__What you have to do__. Your task is to transcribe exactly, and only, the lines running from the one with "SERVO pin PWM: D10 -> D2" to the end of the listing below, inclusive, with every picture left out.

__Task material__.

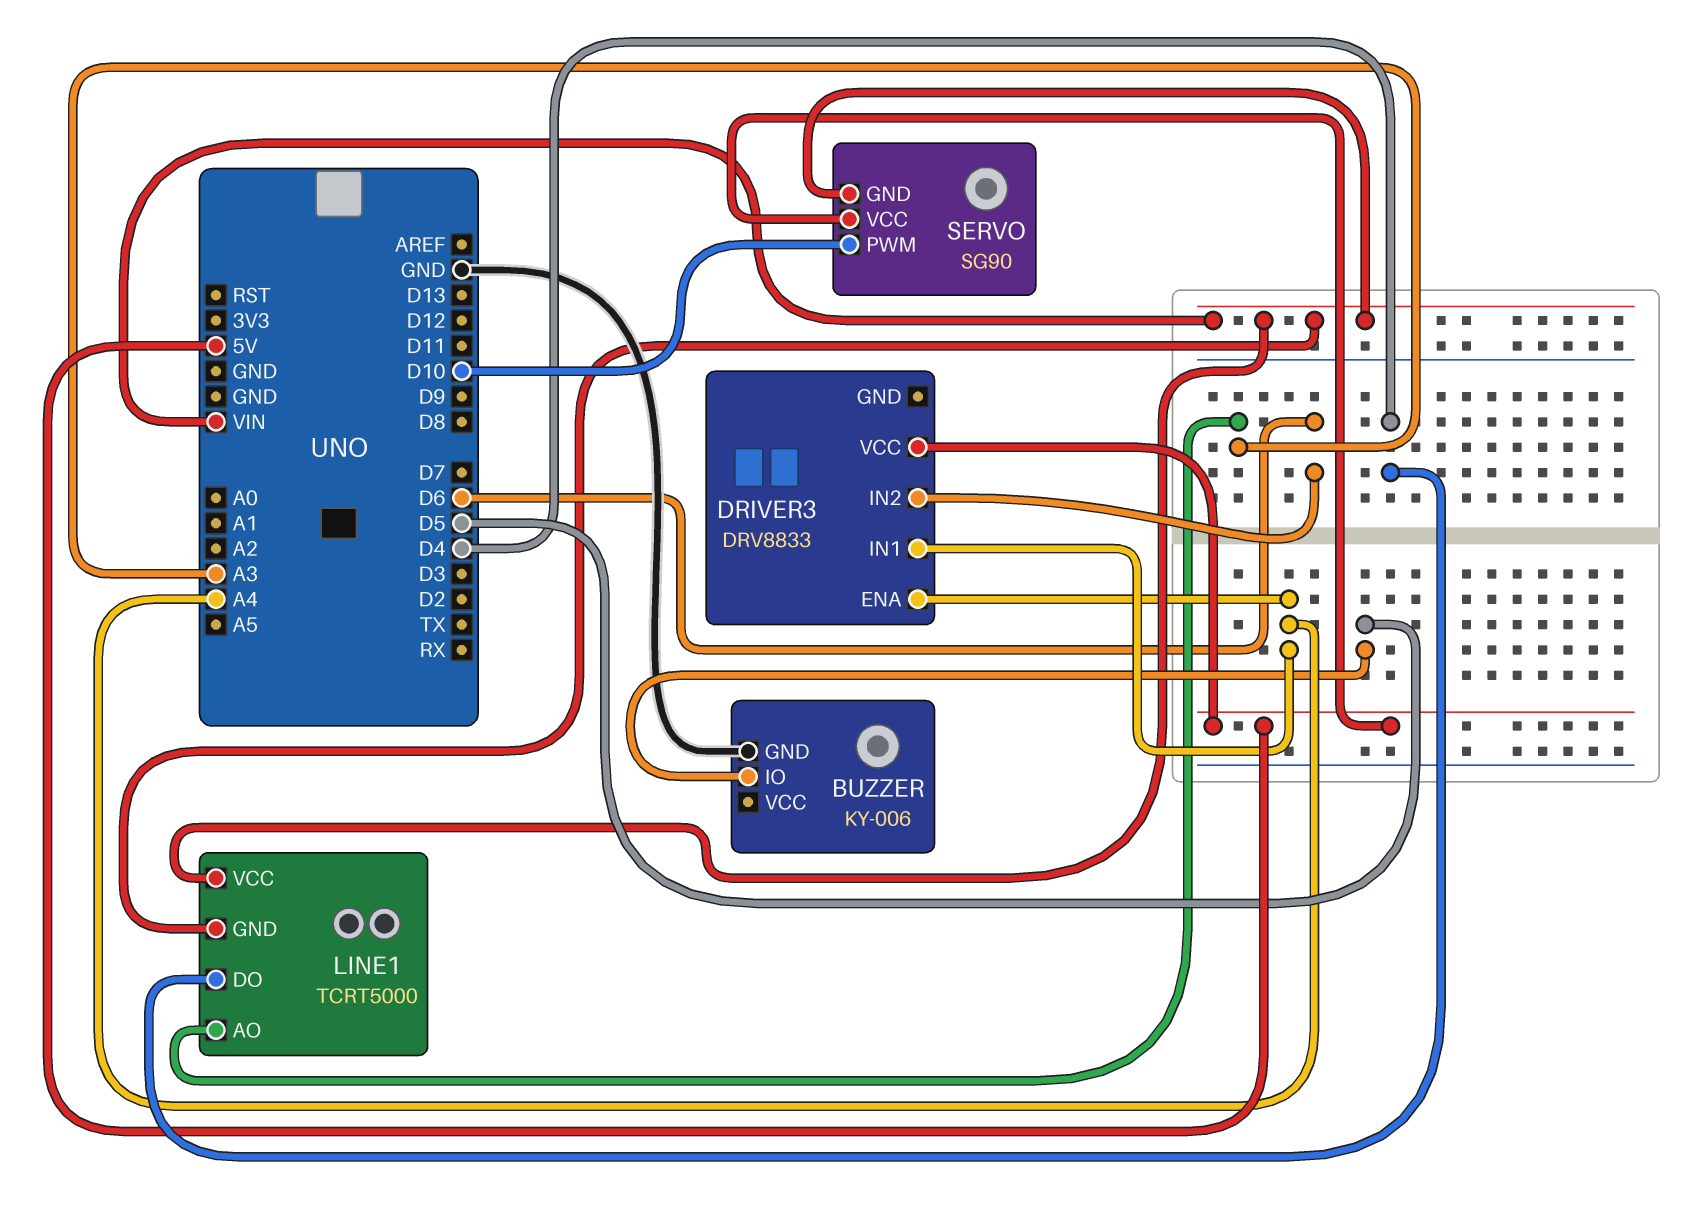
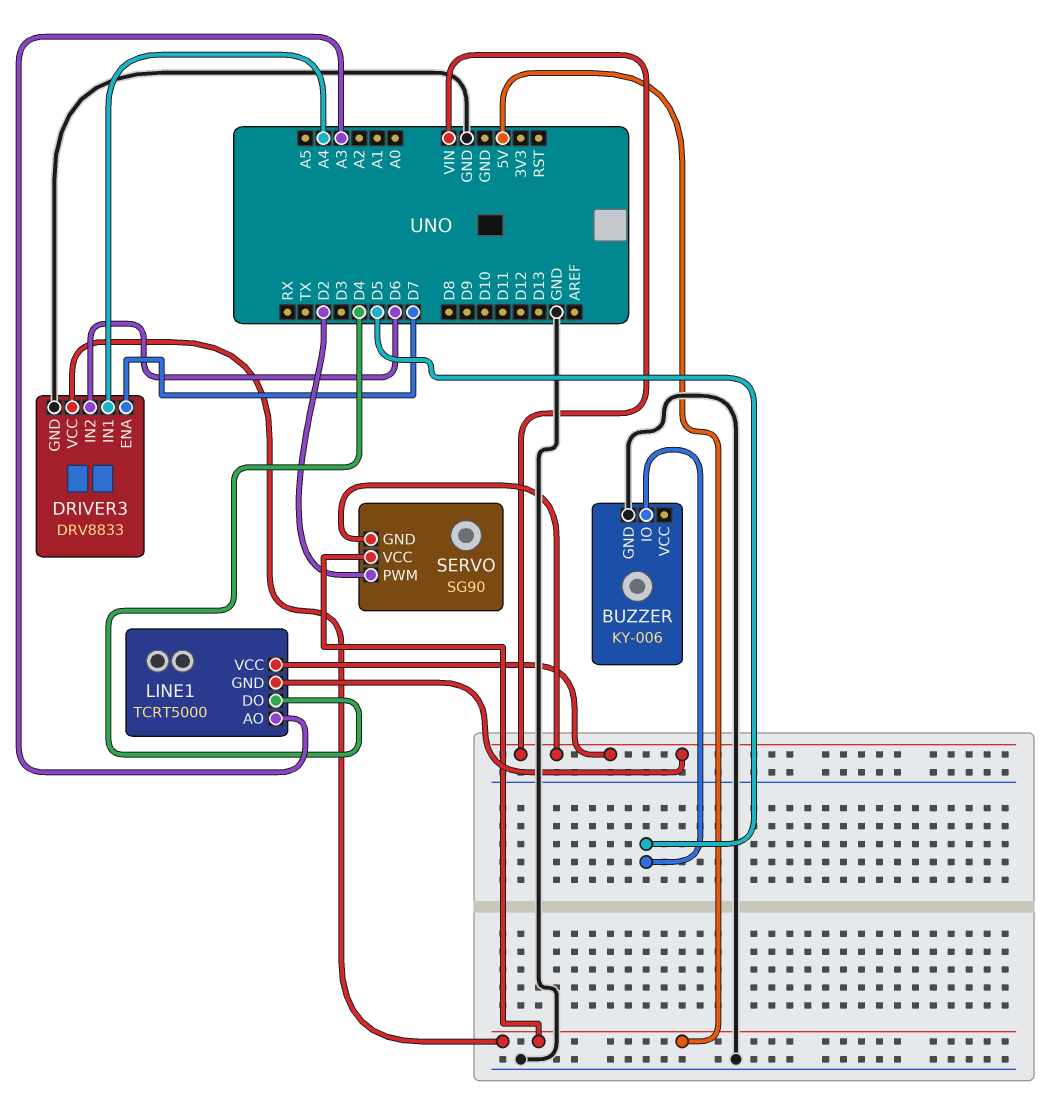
DRIVER3 pin ENA: A4 -> D7
DRIVER3 pin GND: none -> GND
SERVO pin PWM: D10 -> D2

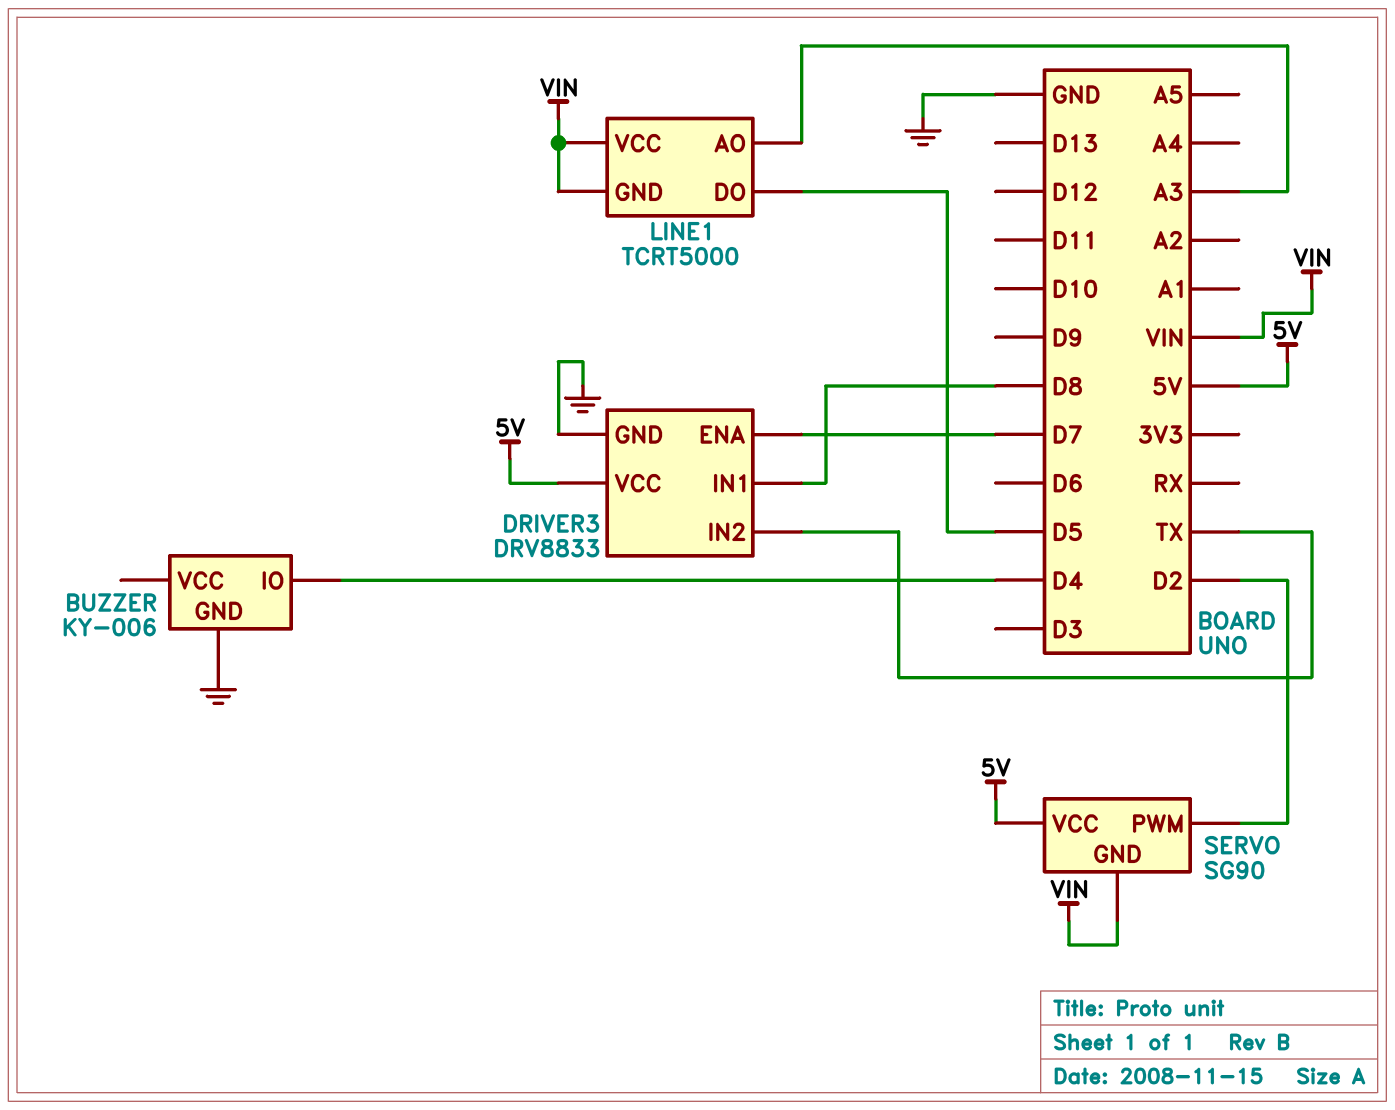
BUZZER pin IO: D5 -> D4
DRIVER3 pin IN1: A4 -> D8
DRIVER3 pin IN2: D6 -> TX
LINE1 pin DO: D4 -> D5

__Answer space__.
SERVO pin PWM: D10 -> D2

BUZZER pin IO: D5 -> D4
DRIVER3 pin IN1: A4 -> D8
DRIVER3 pin IN2: D6 -> TX
LINE1 pin DO: D4 -> D5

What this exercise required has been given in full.